SUPPLIED INFORMATION -
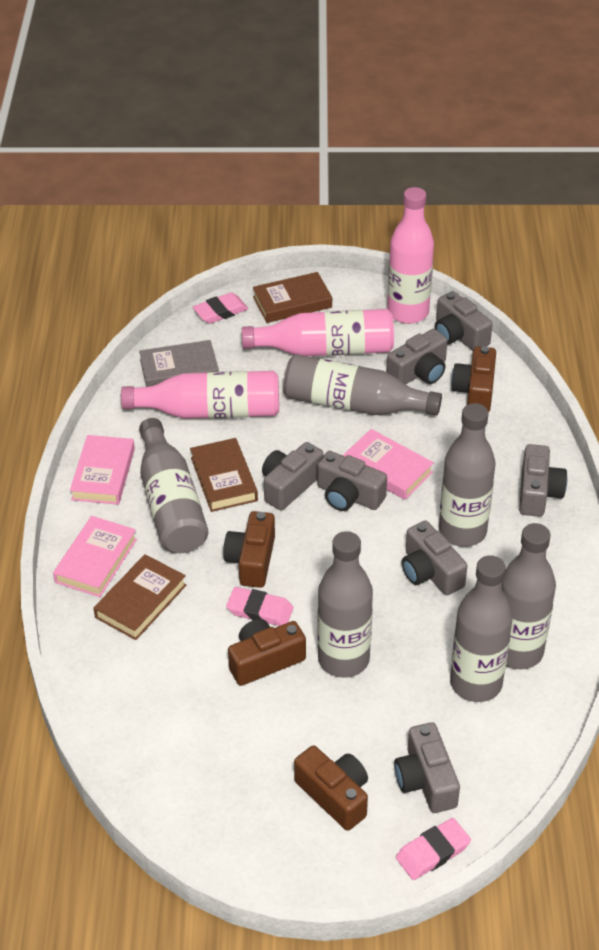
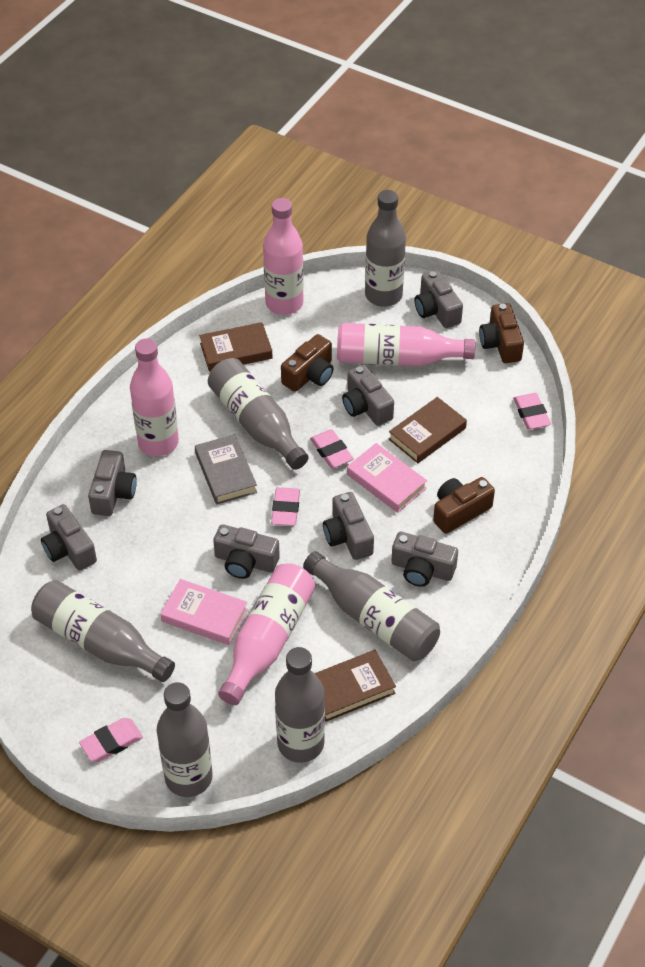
brown camera: 4 -> 3
pink book: 3 -> 2
pink bottle: 3 -> 4
pink eraser: 3 -> 4

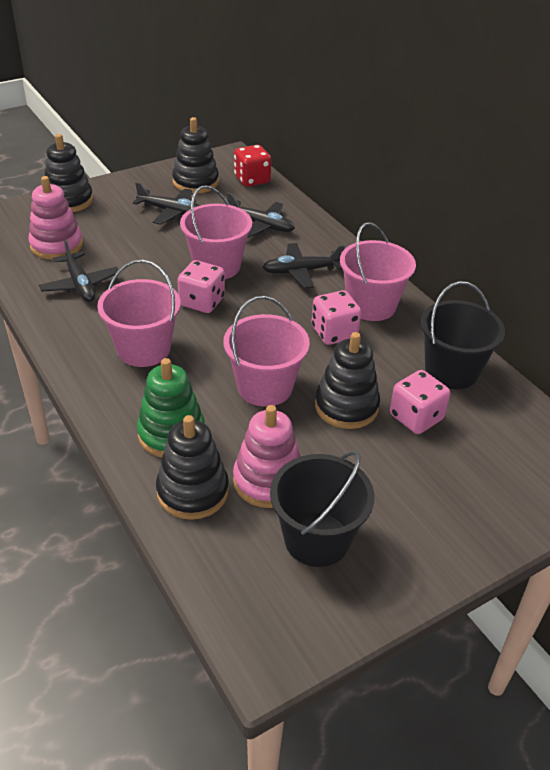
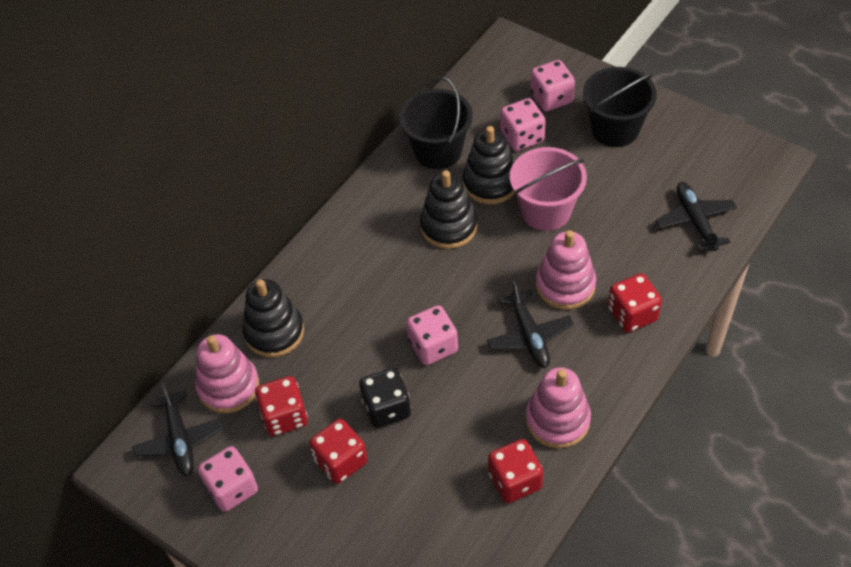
black dice: 0 -> 1
black plane: 4 -> 3
black stacking toy: 4 -> 3
green stacking toy: 1 -> 0
pink bucket: 4 -> 1
pink dice: 3 -> 4
pink stacking toy: 2 -> 3
red dice: 1 -> 4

EXERCISE DIRECTIONS - Your task is to repeat exactly the lines from the one containing "pink book: 3 -> 2" through the end of the material, both included, and only those, without pictures.

SOLUTION FOR THIS EXERCISE -
pink book: 3 -> 2
pink bottle: 3 -> 4
pink eraser: 3 -> 4

black dice: 0 -> 1
black plane: 4 -> 3
black stacking toy: 4 -> 3
green stacking toy: 1 -> 0
pink bucket: 4 -> 1
pink dice: 3 -> 4
pink stacking toy: 2 -> 3
red dice: 1 -> 4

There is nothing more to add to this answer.